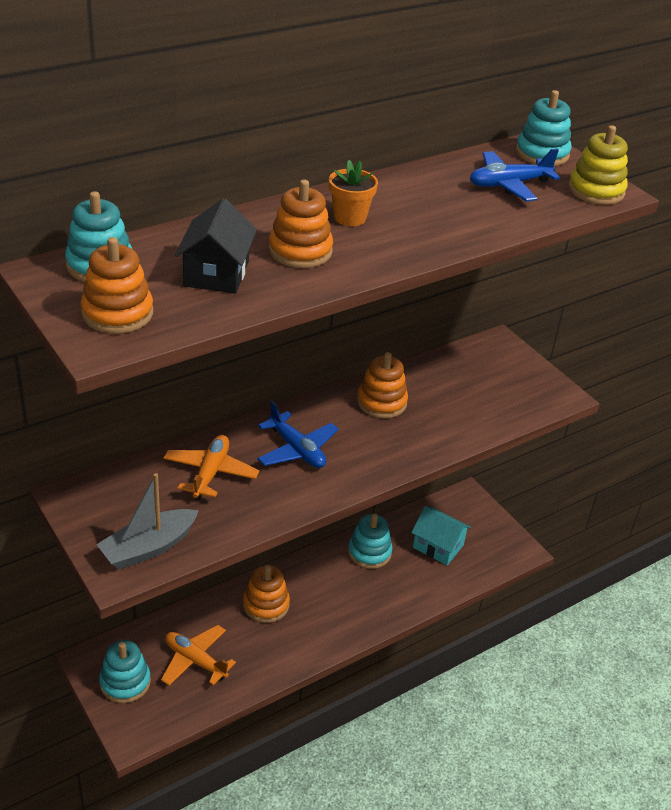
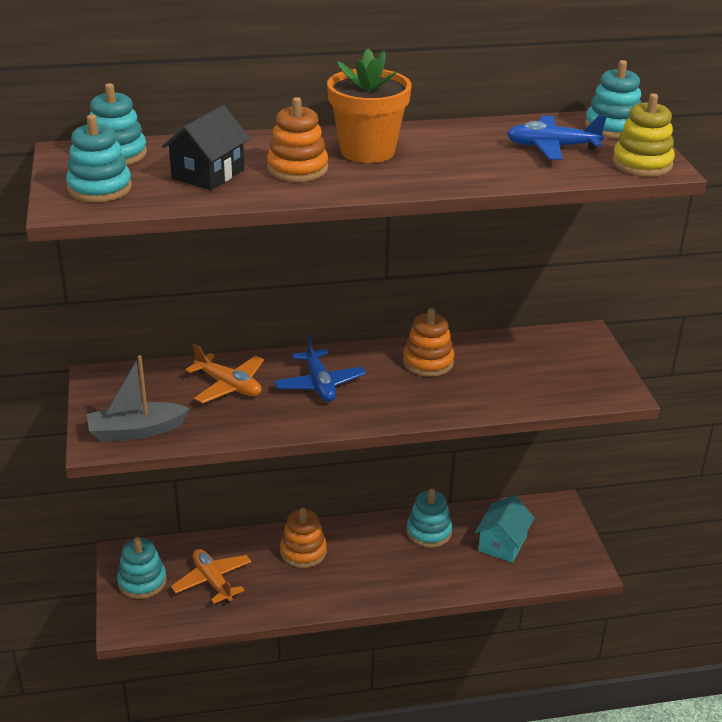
camera: 25 degrees right, 5 degrees down
orange stacking toy [81,237,153,334] -> turquoise stacking toy [66,115,132,202]
orange plane [163,435,259,500] -> orange plane turned 90 degrees clockwise [185,344,264,403]
orange flower pot [329,160,378,226] -> orange flower pot [327,49,412,163], size x1.74
turquoise house [411,506,471,565] -> turquoise house turned 60 degrees clockwise [475,495,534,563]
# # # # #
DIRECTIONS: Reply with exactly the lines above from the one that contains "orange stacking toy" through the final line of the material, and with nothing else.

RESULT OF THIS TASK:
orange stacking toy [81,237,153,334] -> turquoise stacking toy [66,115,132,202]
orange plane [163,435,259,500] -> orange plane turned 90 degrees clockwise [185,344,264,403]
orange flower pot [329,160,378,226] -> orange flower pot [327,49,412,163], size x1.74
turquoise house [411,506,471,565] -> turquoise house turned 60 degrees clockwise [475,495,534,563]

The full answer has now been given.